__REQUIRED WORK__. Copy the listing below word for word, from the line that contains "Find the location" through the end of the listing. Include both of those ends, and omit the pictures.

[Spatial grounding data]
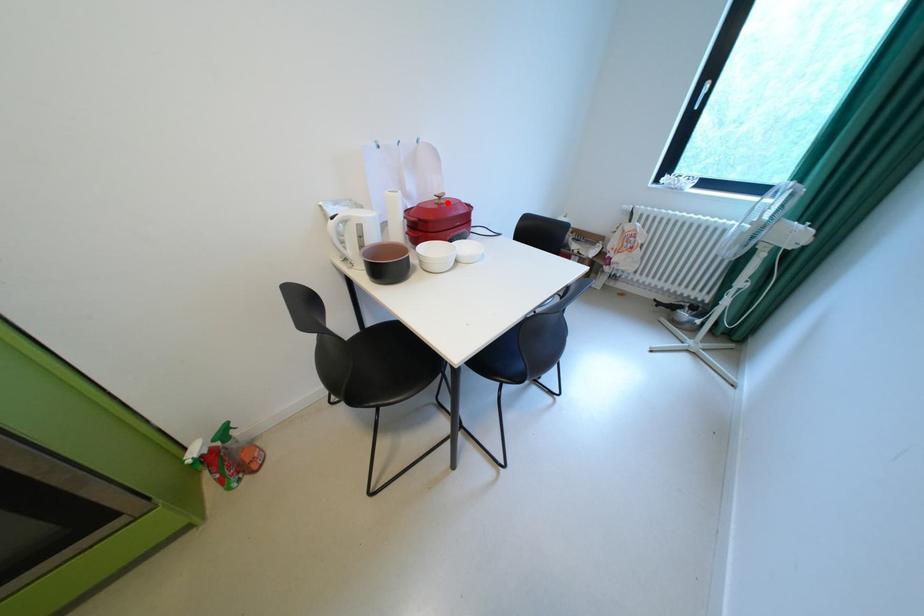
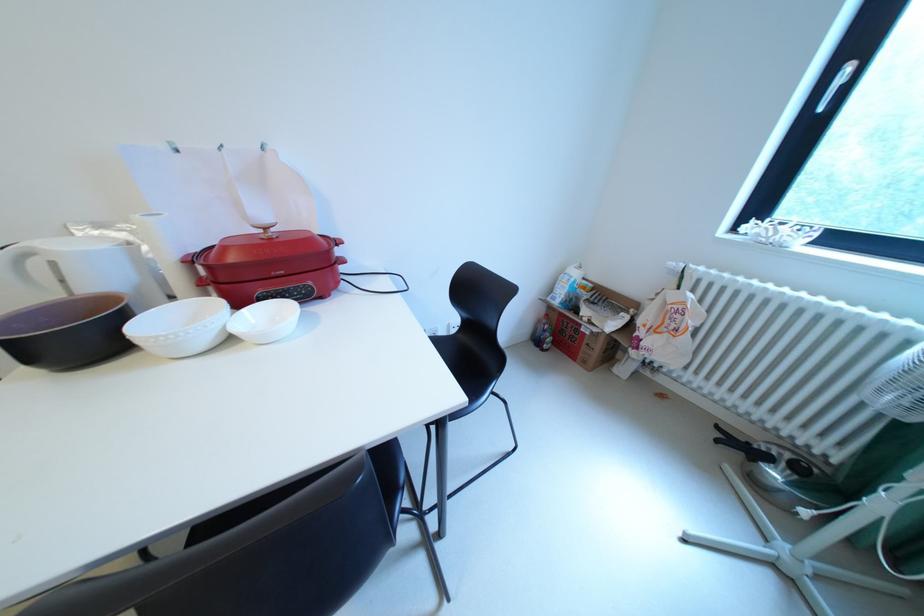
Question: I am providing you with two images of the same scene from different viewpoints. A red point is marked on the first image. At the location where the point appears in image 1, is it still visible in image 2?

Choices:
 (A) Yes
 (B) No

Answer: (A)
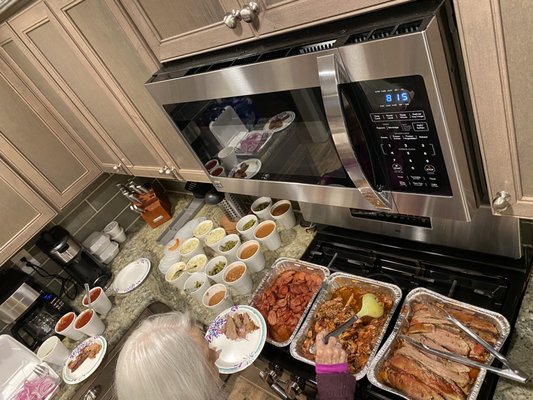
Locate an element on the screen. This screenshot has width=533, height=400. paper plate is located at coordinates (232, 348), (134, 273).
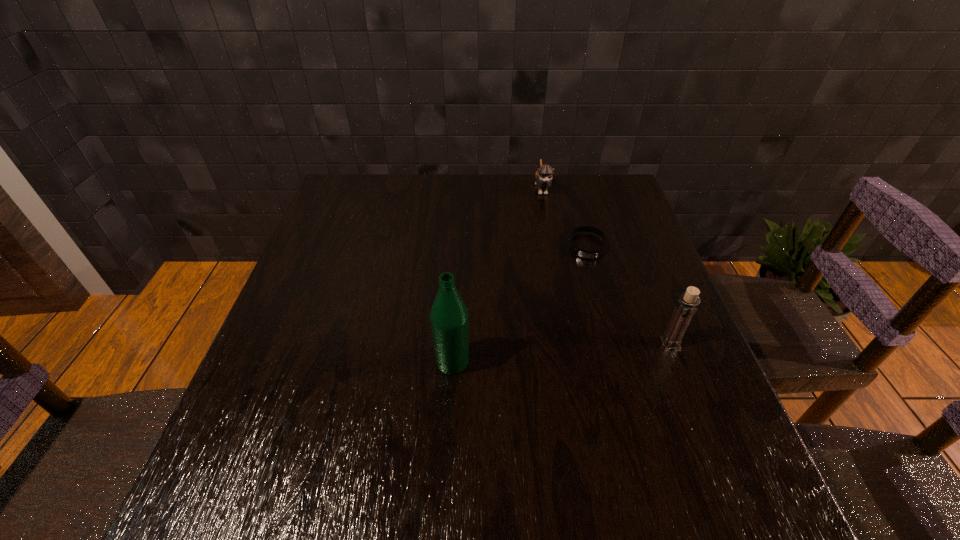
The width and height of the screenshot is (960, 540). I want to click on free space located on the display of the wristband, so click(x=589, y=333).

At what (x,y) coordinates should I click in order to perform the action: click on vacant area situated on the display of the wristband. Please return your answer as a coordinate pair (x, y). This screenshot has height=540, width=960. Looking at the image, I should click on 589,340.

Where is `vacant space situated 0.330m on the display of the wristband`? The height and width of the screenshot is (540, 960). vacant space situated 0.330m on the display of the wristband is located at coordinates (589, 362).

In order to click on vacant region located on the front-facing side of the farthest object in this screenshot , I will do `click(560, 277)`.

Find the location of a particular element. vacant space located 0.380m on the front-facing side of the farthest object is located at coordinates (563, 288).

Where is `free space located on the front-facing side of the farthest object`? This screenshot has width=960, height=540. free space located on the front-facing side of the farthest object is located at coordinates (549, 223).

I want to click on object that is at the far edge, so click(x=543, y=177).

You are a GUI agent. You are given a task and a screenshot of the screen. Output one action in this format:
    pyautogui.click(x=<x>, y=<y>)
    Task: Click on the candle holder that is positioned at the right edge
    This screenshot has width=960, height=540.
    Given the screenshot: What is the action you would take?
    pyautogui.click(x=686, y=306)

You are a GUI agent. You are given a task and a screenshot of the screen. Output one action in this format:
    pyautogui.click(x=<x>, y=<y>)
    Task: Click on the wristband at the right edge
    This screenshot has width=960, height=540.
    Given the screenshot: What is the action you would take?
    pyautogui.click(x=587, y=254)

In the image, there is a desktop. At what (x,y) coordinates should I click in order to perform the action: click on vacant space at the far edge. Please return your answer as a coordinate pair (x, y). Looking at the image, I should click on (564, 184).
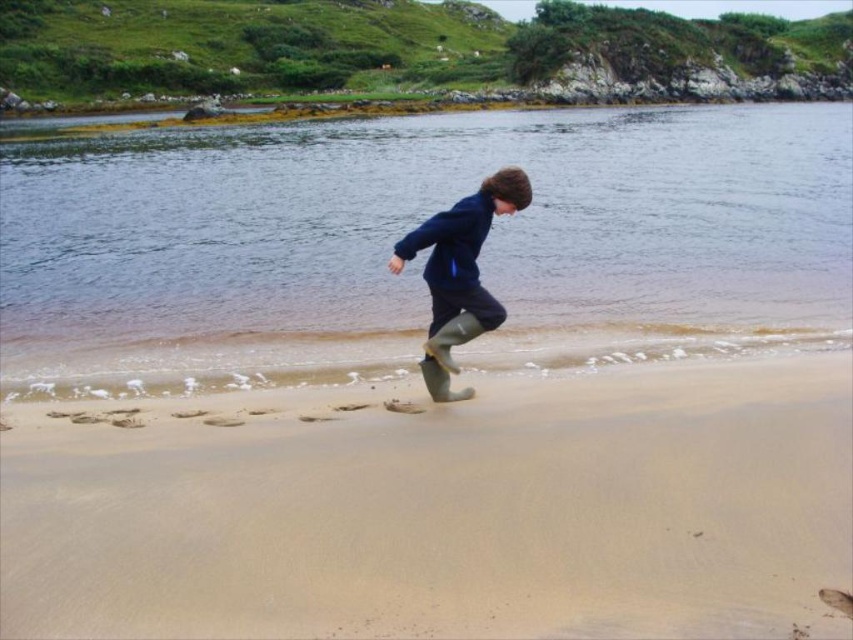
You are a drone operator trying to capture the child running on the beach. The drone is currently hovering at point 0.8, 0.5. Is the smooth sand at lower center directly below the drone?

__ANSWER__.
Find the location of a particular element. vacant space located 0.380m on the front-facing side of the farthest object is located at coordinates (563, 288).

Where is `free space located on the front-facing side of the farthest object`? This screenshot has width=960, height=540. free space located on the front-facing side of the farthest object is located at coordinates (549, 223).

I want to click on object that is at the far edge, so click(x=543, y=177).

You are a GUI agent. You are given a task and a screenshot of the screen. Output one action in this format:
    pyautogui.click(x=<x>, y=<y>)
    Task: Click on the candle holder that is positioned at the right edge
    This screenshot has width=960, height=540.
    Given the screenshot: What is the action you would take?
    pyautogui.click(x=686, y=306)

You are a GUI agent. You are given a task and a screenshot of the screen. Output one action in this format:
    pyautogui.click(x=<x>, y=<y>)
    Task: Click on the wristband at the right edge
    This screenshot has width=960, height=540.
    Given the screenshot: What is the action you would take?
    pyautogui.click(x=587, y=254)

In the image, there is a desktop. At what (x,y) coordinates should I click in order to perform the action: click on vacant space at the far edge. Please return your answer as a coordinate pair (x, y). Looking at the image, I should click on (564, 184).
You are a drone operator trying to capture the child running on the beach. The drone is currently hovering at point 0.8, 0.5. Is the smooth sand at lower center directly below the drone?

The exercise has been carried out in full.